» Description of the task: This task calls for copying each line below that contains "candle".

Scene image comparisons
=-=-=-=-=
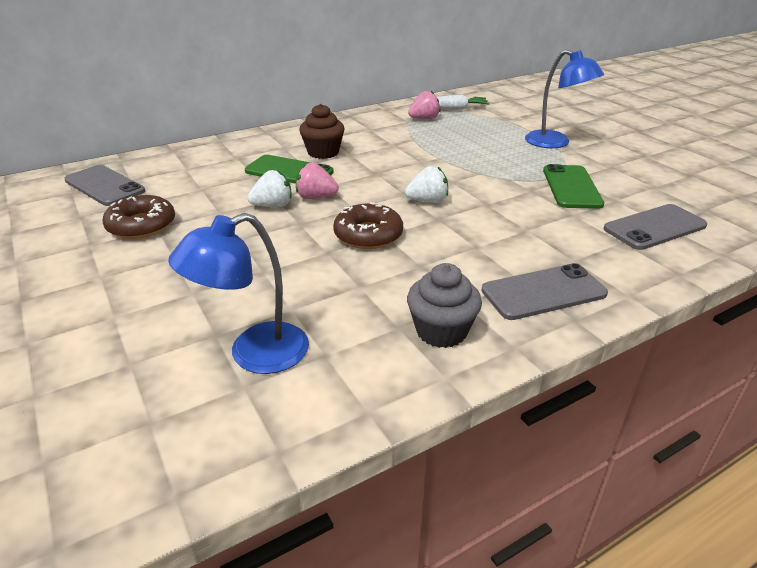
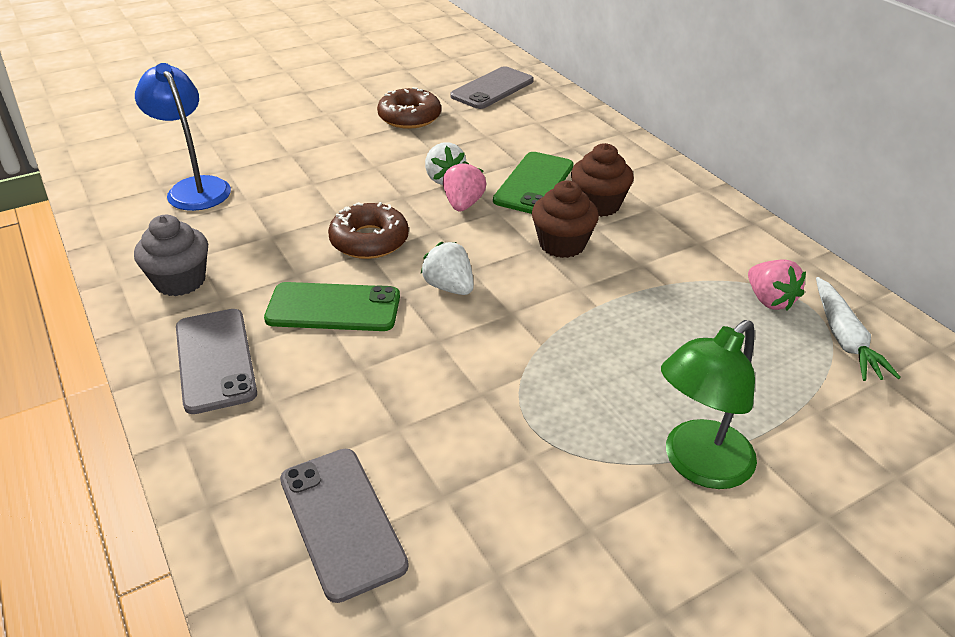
camera: 90 degrees right, 5 degrees up
(372, 165) = (562, 244): none -> brown cupcake
(427, 201) = (449, 287): white strawberry -> white strawberry turned 150 degrees clockwise
(555, 143) = (697, 465): blue lamp -> green lamp
(571, 187) = (494, 446): green phone -> green phone (333, 308)

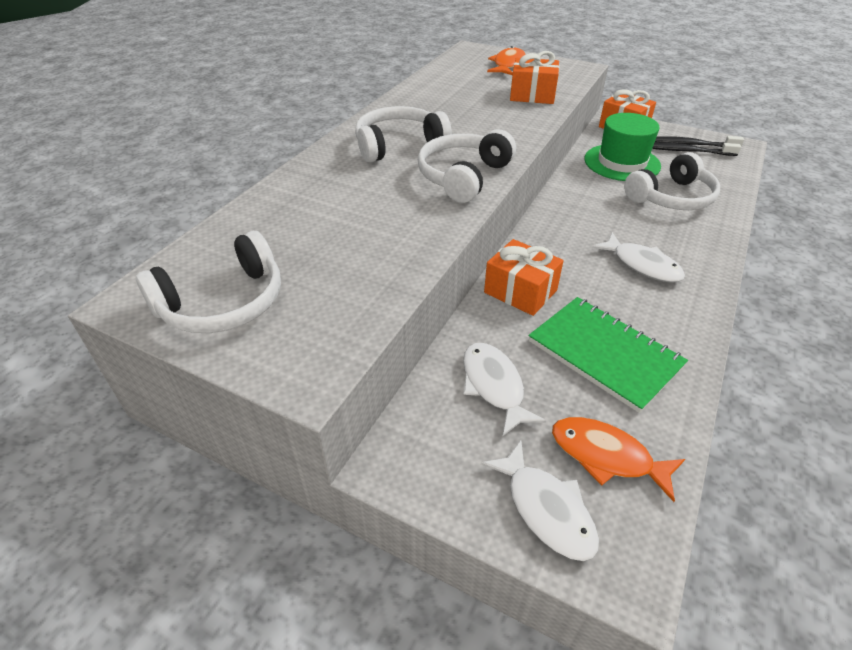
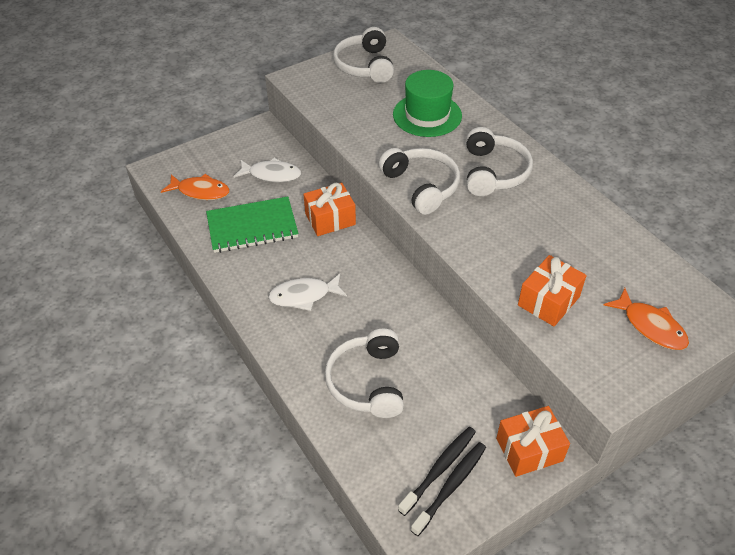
camera: 120 degrees right, 5 degrees up
(546, 509) = (199, 161): white fish -> none
(606, 456) = (200, 191): orange fish -> orange fish turned 45 degrees clockwise
(622, 162) = (451, 388): green hat -> green hat (427, 115)

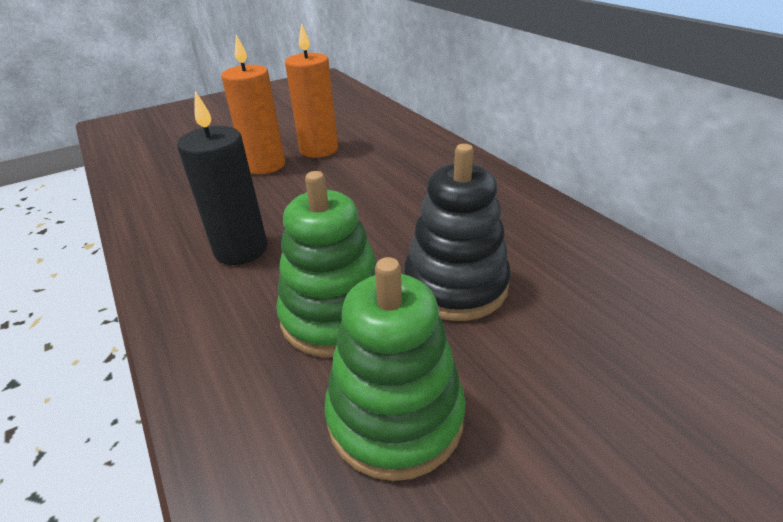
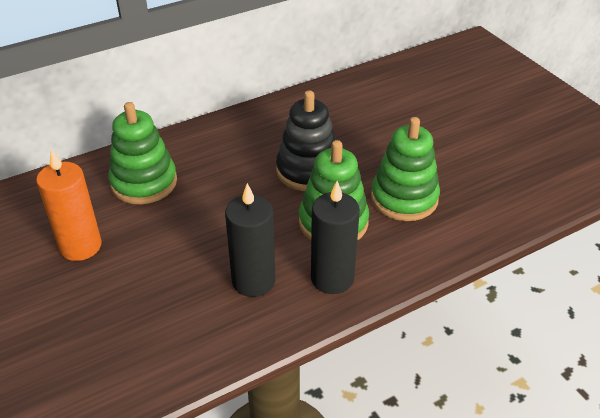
camera: 90 degrees left, 5 degrees up
(221, 317) = (332, 278): none -> black candle
(265, 165) = (101, 286): orange candle -> none
(411, 166) = (144, 182): none -> green stacking toy

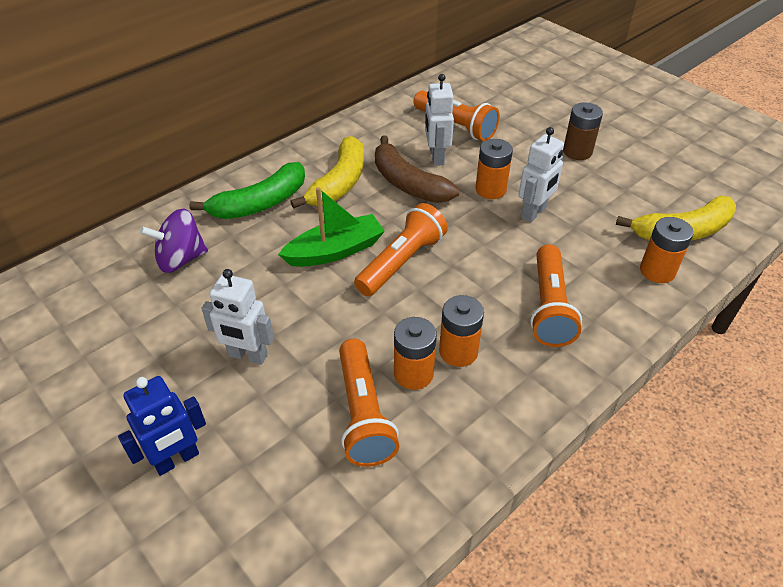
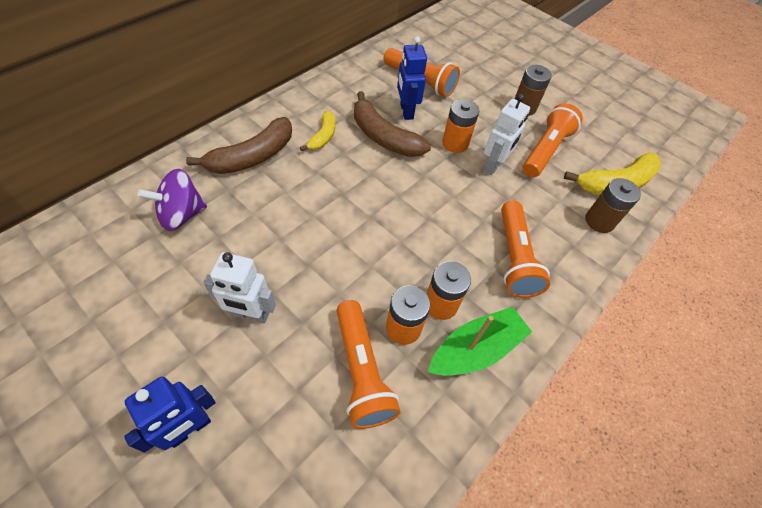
camera: 10 degrees left, 10 degrees up
(260, 203) = (252, 157): green banana -> brown banana
(335, 251) = (324, 204): green boat -> green boat (476, 349)
(339, 183) = (323, 136): yellow banana -> yellow banana, size x0.57
(401, 262) = (384, 215): orange flashlight -> orange flashlight (545, 150)
(436, 157) = (406, 111): white robot -> blue robot
(657, 271) = (599, 221): orange battery -> brown battery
=-=-=-=-=
» Result:
(221, 317) = (332, 278): none -> black candle
(265, 165) = (101, 286): orange candle -> none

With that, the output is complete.